● TASK ITEM
Pictures don't belong in the copy; print all the records exactly.

● Image sets with object changes
************

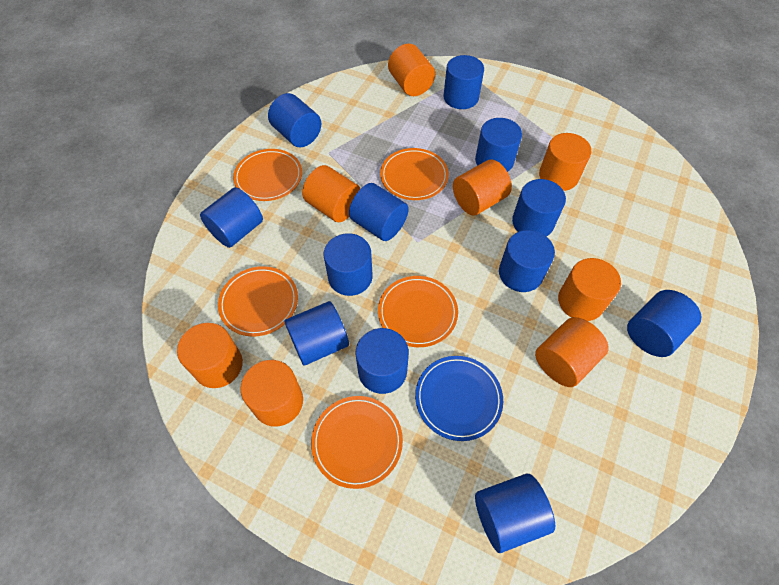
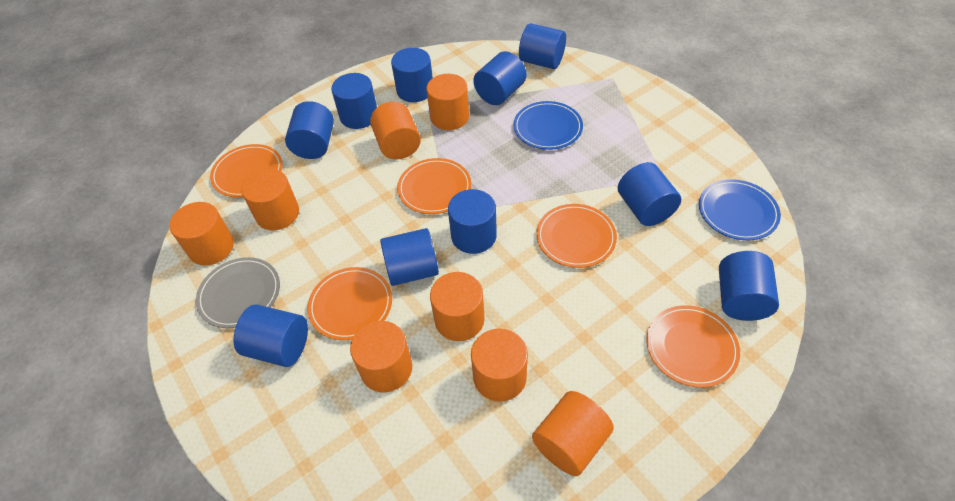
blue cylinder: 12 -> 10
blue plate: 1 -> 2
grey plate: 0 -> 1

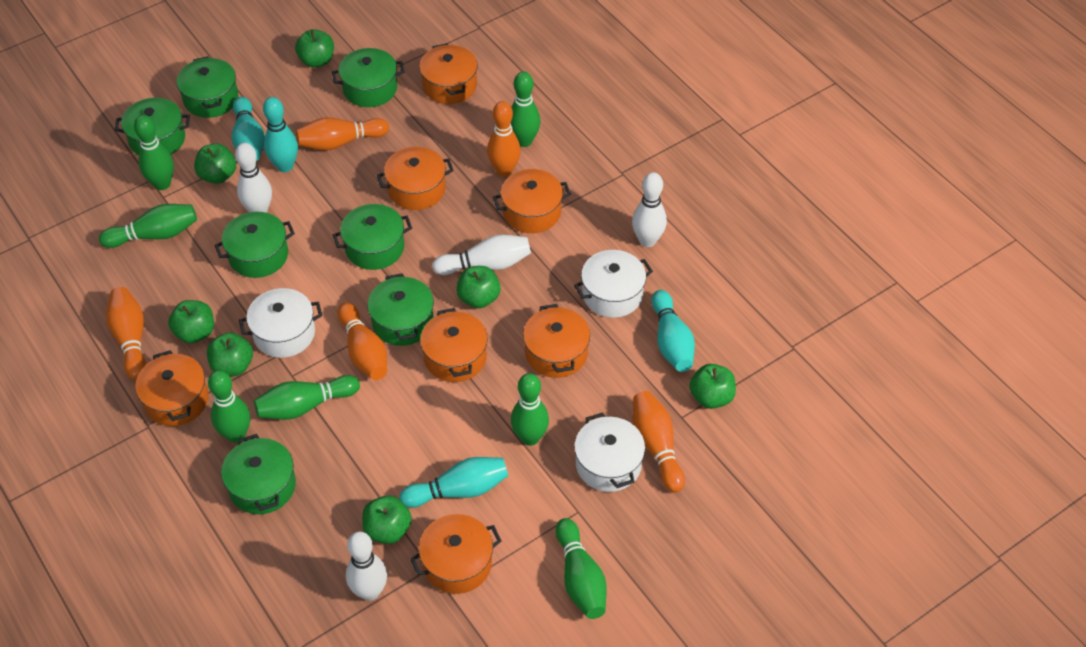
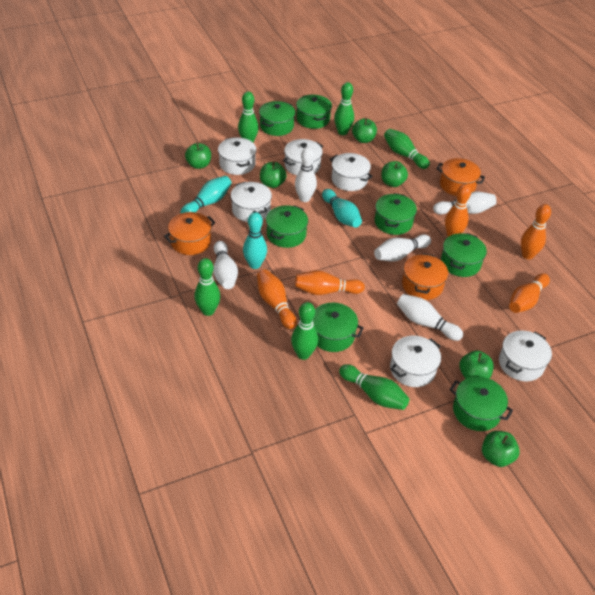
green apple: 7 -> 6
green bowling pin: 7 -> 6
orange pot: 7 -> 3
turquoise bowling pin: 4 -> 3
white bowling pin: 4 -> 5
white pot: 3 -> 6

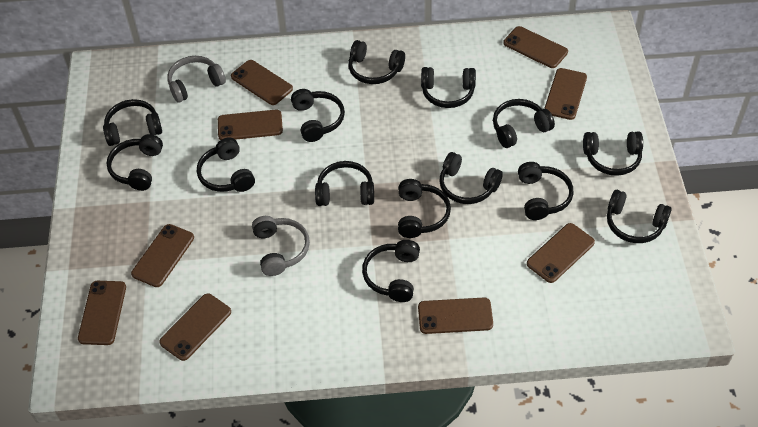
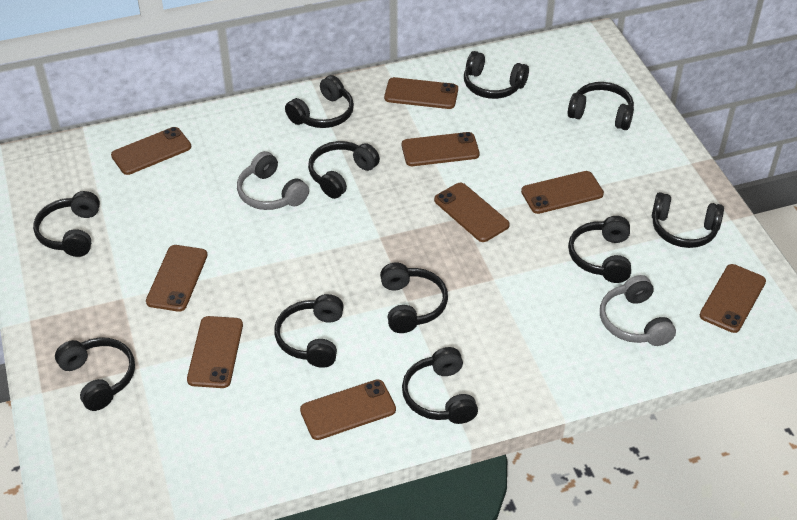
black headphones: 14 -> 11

************

● PROBLEM SOLUTION
blue cylinder: 12 -> 10
blue plate: 1 -> 2
grey plate: 0 -> 1

green apple: 7 -> 6
green bowling pin: 7 -> 6
orange pot: 7 -> 3
turquoise bowling pin: 4 -> 3
white bowling pin: 4 -> 5
white pot: 3 -> 6

black headphones: 14 -> 11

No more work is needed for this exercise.